▶ [DESCRIPTION OF THE TASK]:
Among the records that follow, set down only the lines from the one containing "blue triangle: (298, 463)" to the one containing "purple triangle: (835, 767)", both included, exactly.

DATA TO PROCESS Block Start

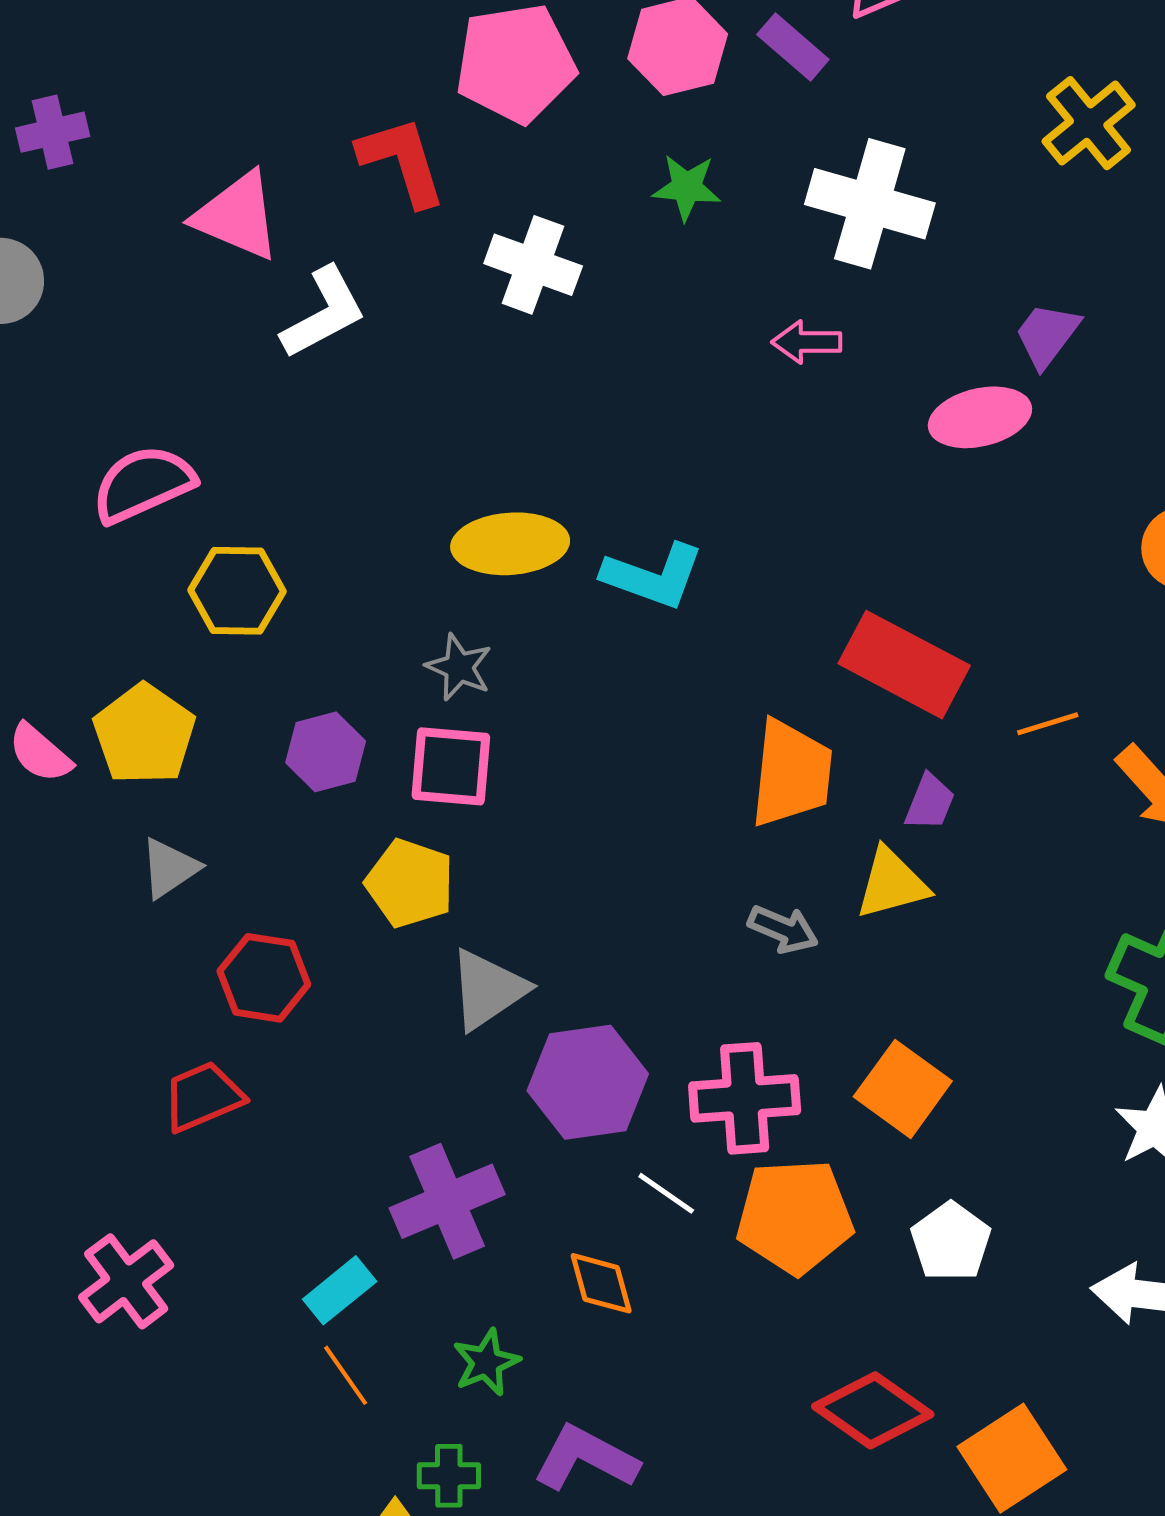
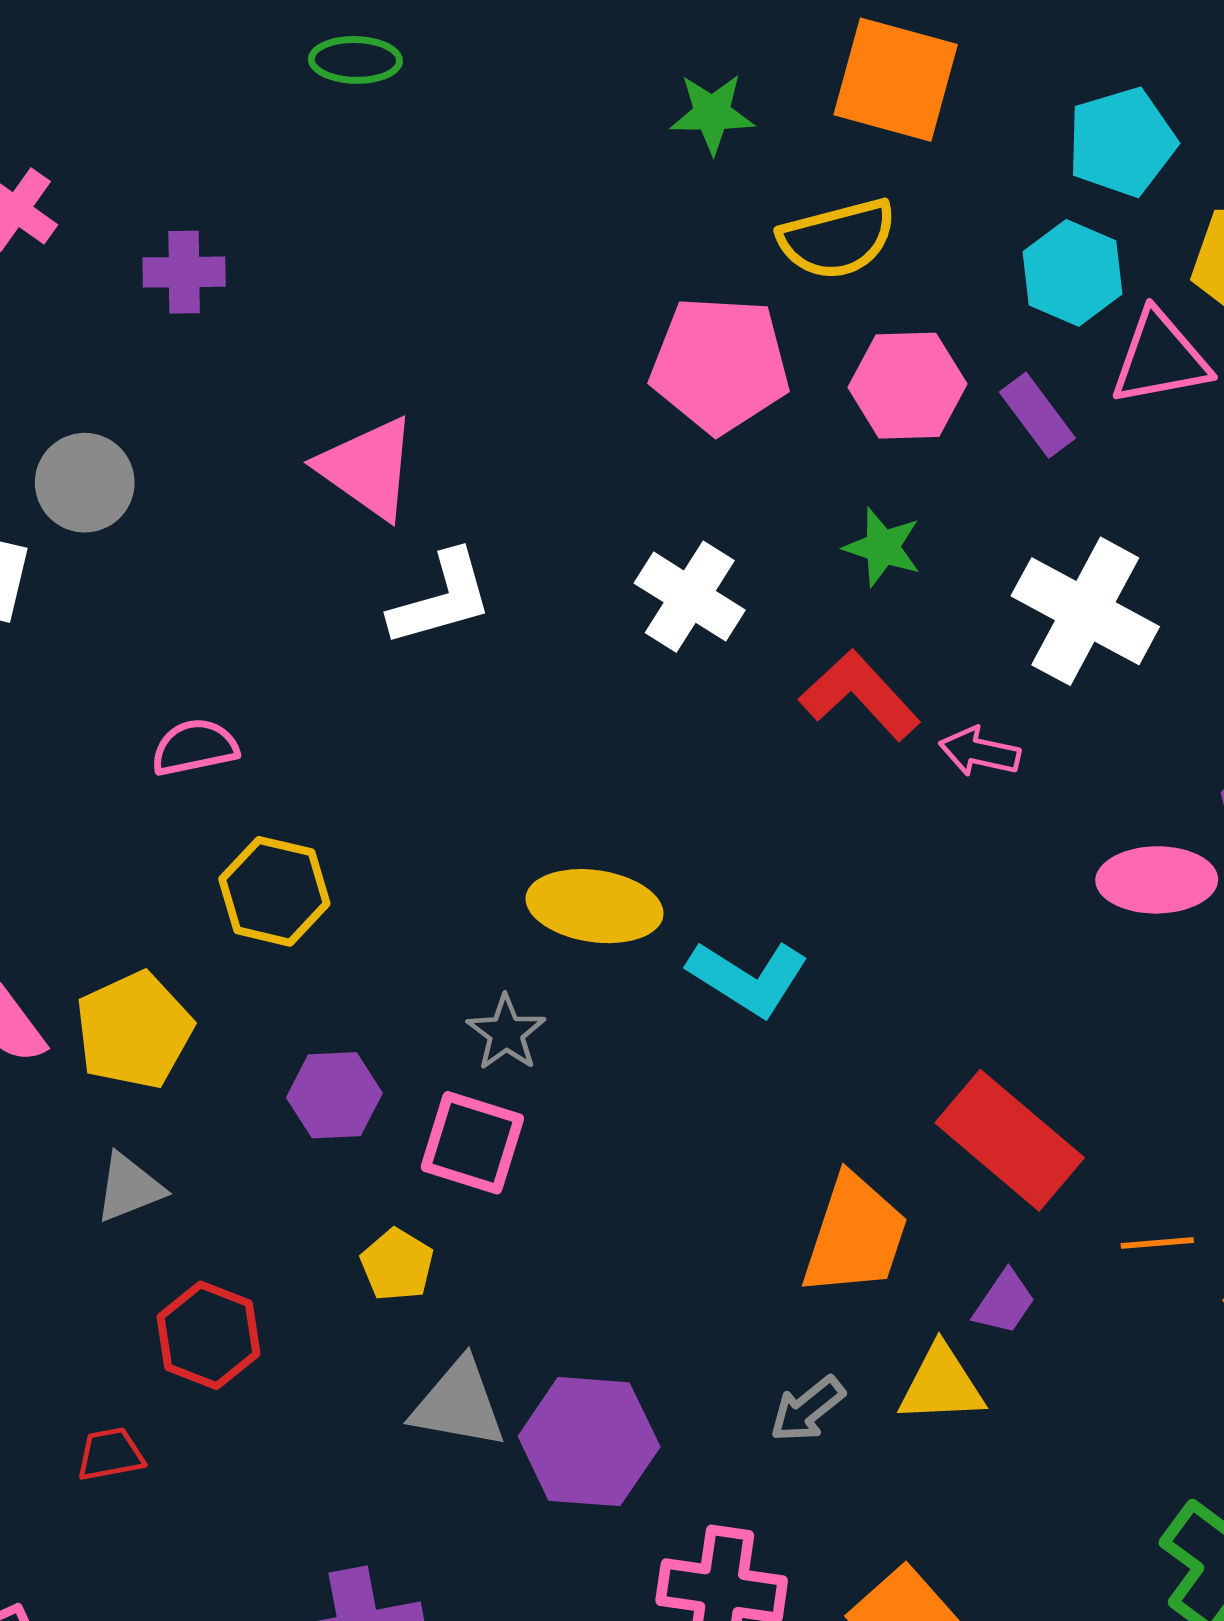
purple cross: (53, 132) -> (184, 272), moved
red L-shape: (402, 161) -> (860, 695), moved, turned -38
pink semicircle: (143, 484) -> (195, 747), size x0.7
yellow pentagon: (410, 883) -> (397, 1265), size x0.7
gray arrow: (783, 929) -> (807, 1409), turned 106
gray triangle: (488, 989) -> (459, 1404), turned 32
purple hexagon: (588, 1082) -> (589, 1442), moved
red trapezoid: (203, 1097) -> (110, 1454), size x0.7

DATA TO PROCESS Block End
DATA TO PROCESS Block Start

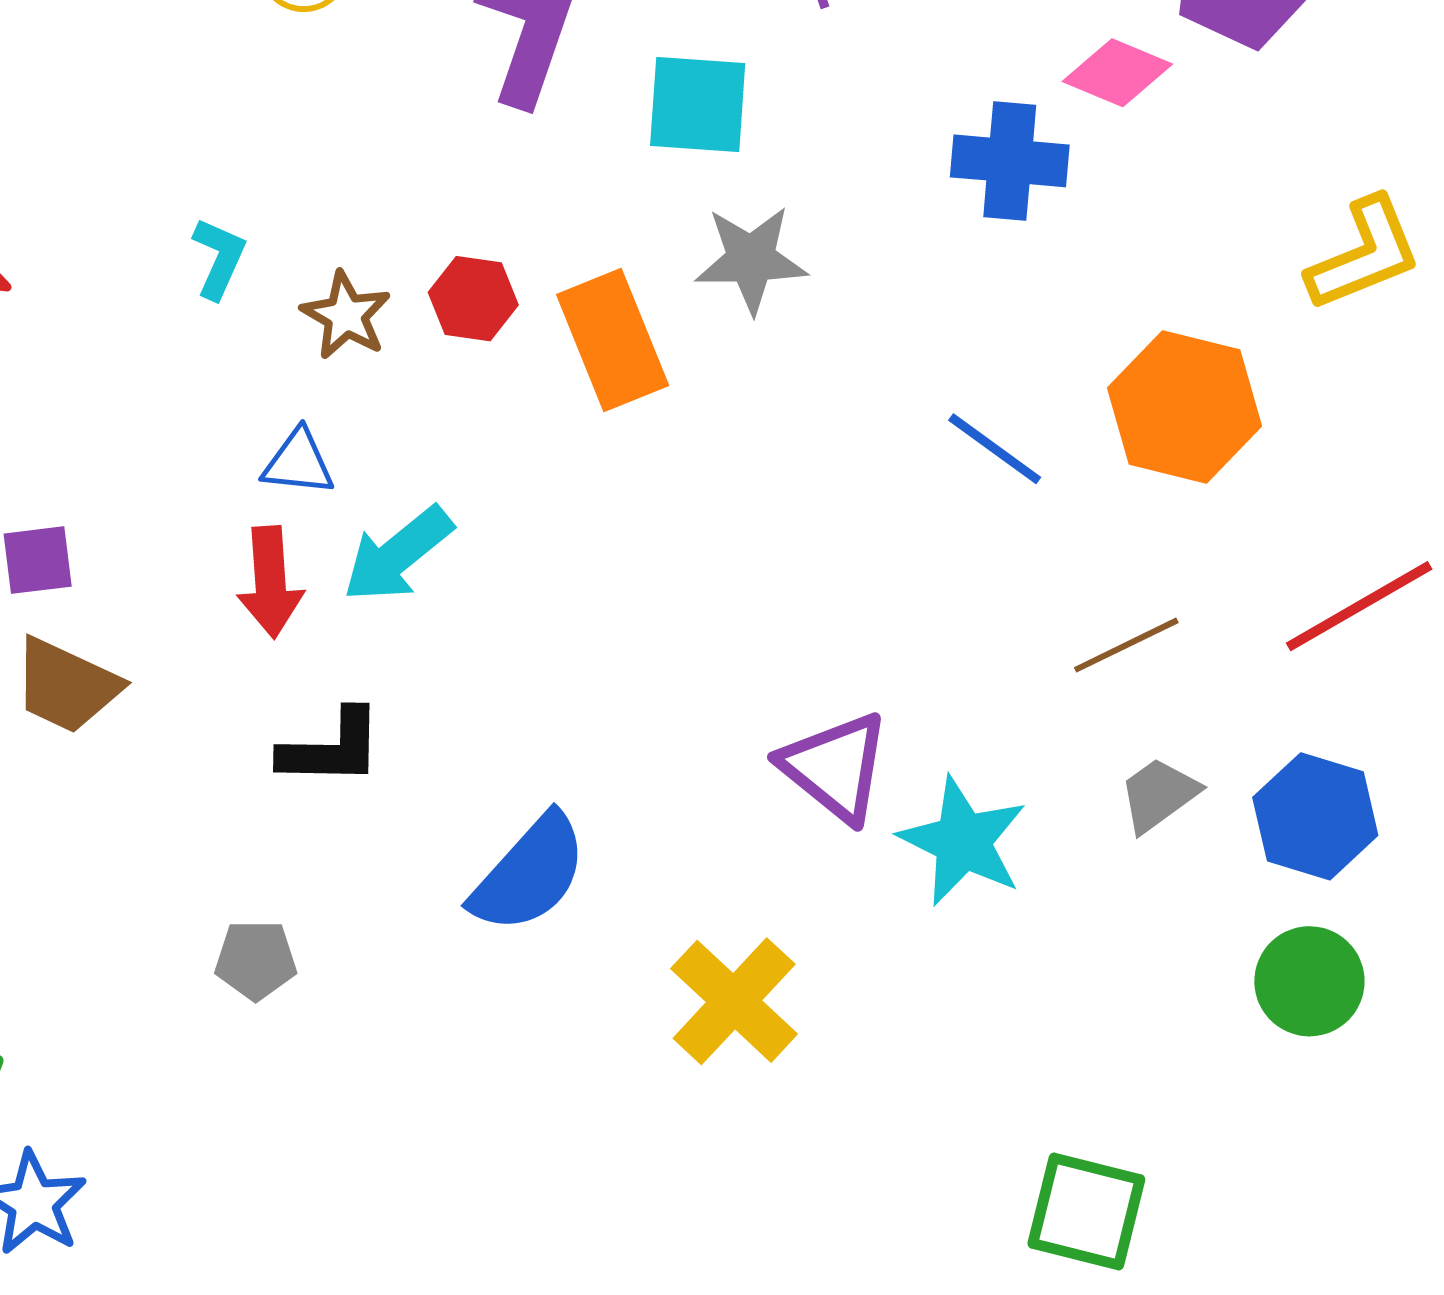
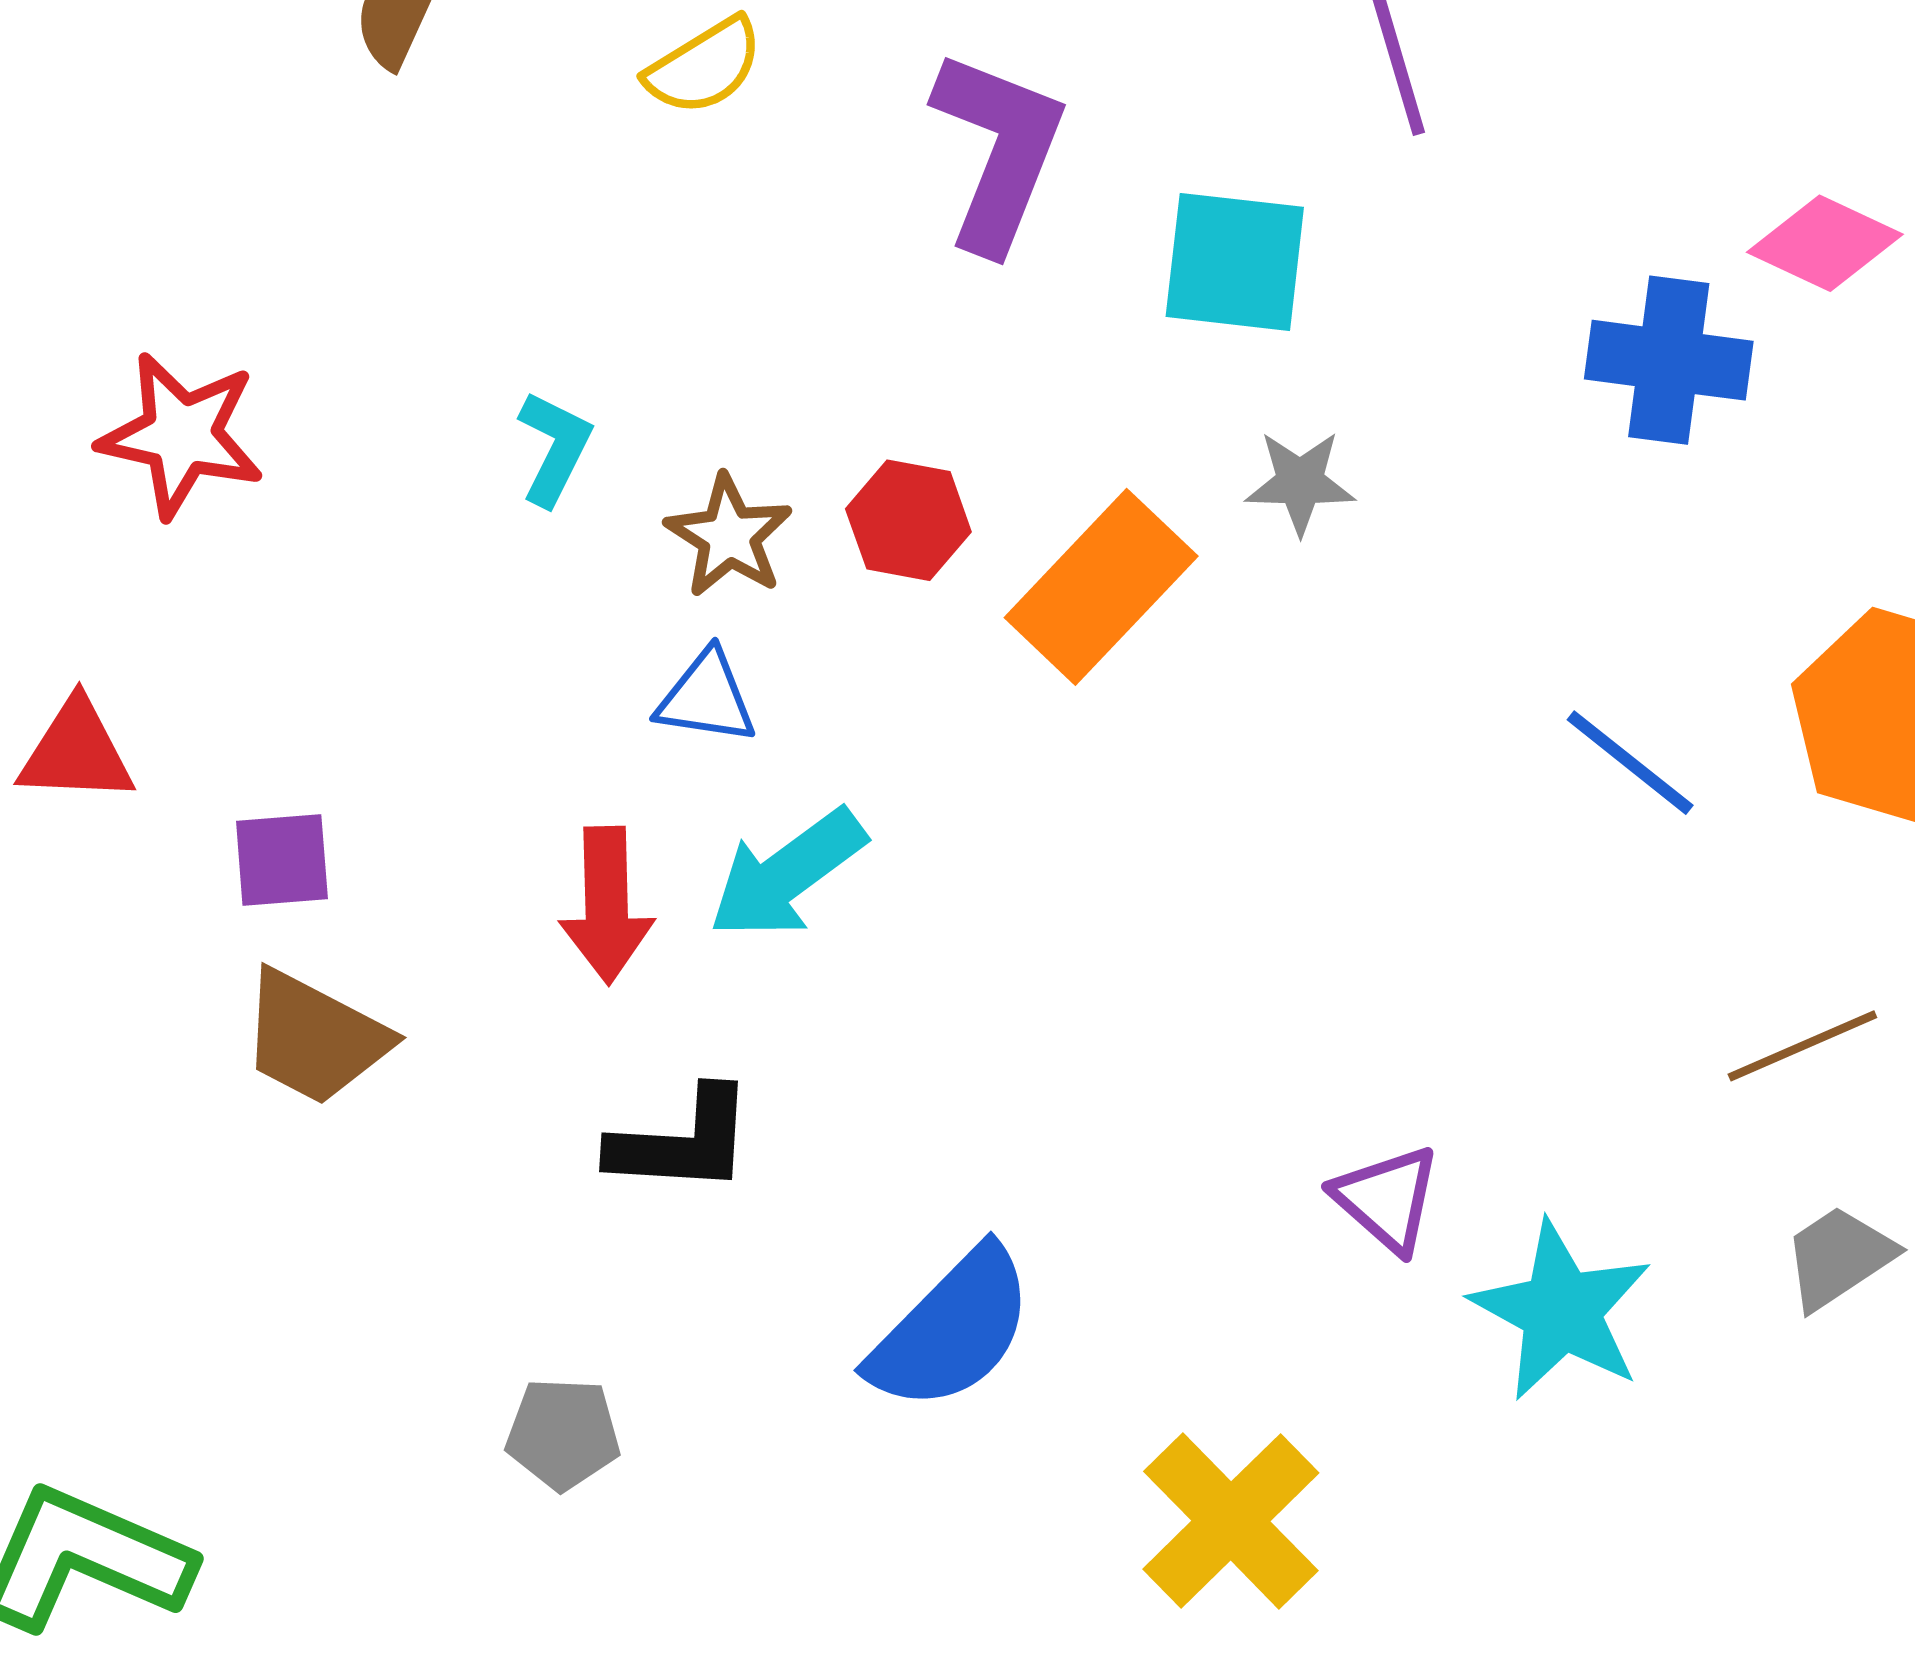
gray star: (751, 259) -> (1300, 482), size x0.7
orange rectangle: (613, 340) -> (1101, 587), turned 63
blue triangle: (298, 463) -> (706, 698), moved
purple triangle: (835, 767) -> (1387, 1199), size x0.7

DATA TO PROCESS Block End

▶ [WRITTEN SOLUTION]:
blue triangle: (298, 463) -> (706, 698), moved
purple triangle: (835, 767) -> (1387, 1199), size x0.7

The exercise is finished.